» **Data**:
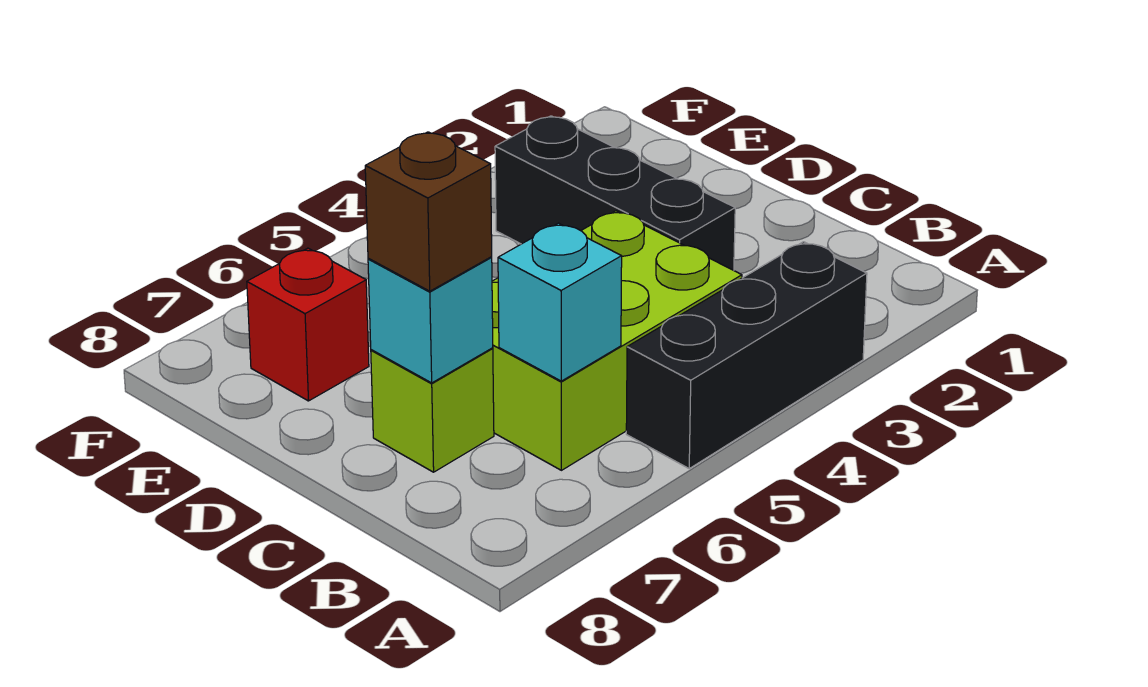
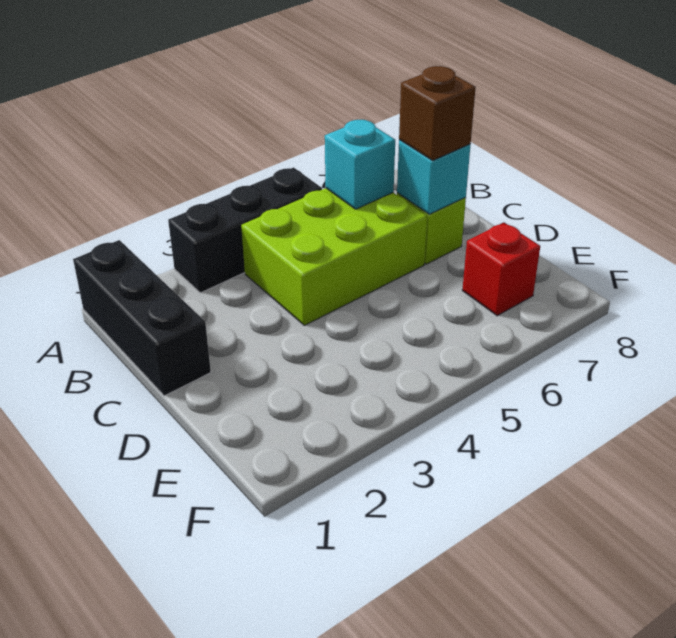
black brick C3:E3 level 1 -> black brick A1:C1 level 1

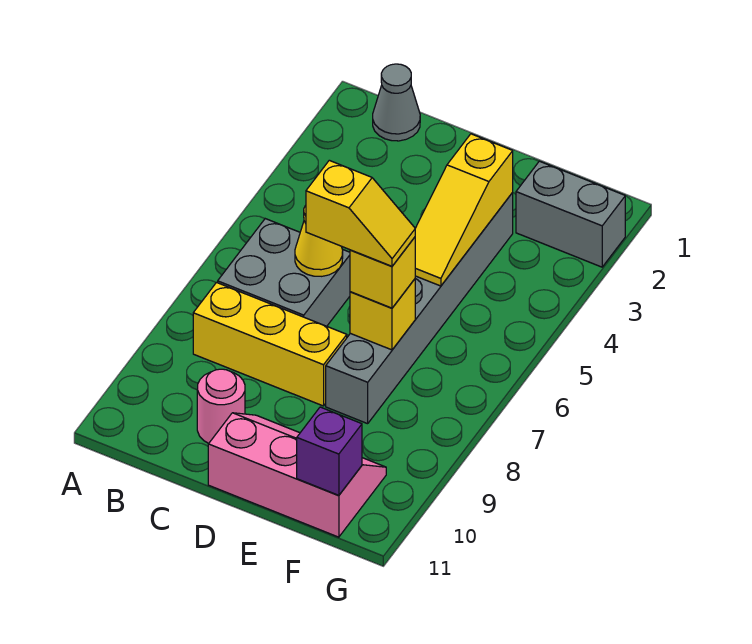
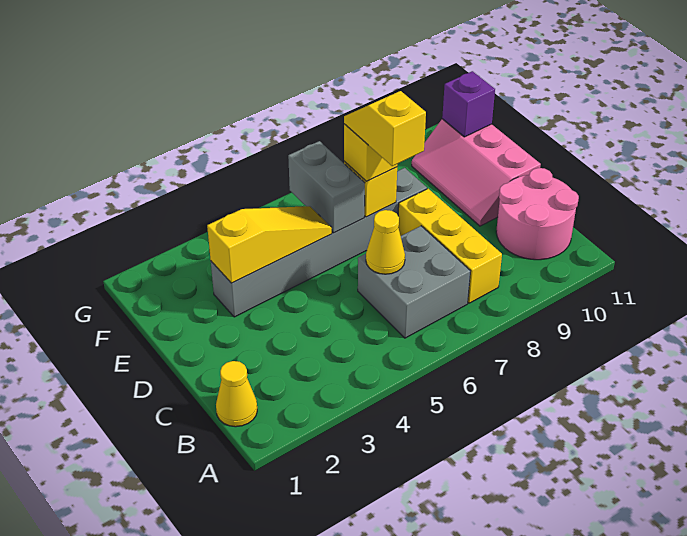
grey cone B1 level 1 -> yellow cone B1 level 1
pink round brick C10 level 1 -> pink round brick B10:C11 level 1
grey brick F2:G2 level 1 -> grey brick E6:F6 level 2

--

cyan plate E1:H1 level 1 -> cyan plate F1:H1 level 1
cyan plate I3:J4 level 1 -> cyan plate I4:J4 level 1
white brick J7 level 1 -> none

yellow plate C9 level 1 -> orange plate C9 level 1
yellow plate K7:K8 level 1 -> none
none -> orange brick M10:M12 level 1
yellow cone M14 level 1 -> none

* * *

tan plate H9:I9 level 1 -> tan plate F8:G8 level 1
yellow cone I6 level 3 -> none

» **Exercise requirements**:
Copy exactly, without pictures, the lines above from the one with "black brick C3:E3" down to the one with "grey brick F2:G2", inclusive.

» **Reply**:
black brick C3:E3 level 1 -> black brick A1:C1 level 1

grey cone B1 level 1 -> yellow cone B1 level 1
pink round brick C10 level 1 -> pink round brick B10:C11 level 1
grey brick F2:G2 level 1 -> grey brick E6:F6 level 2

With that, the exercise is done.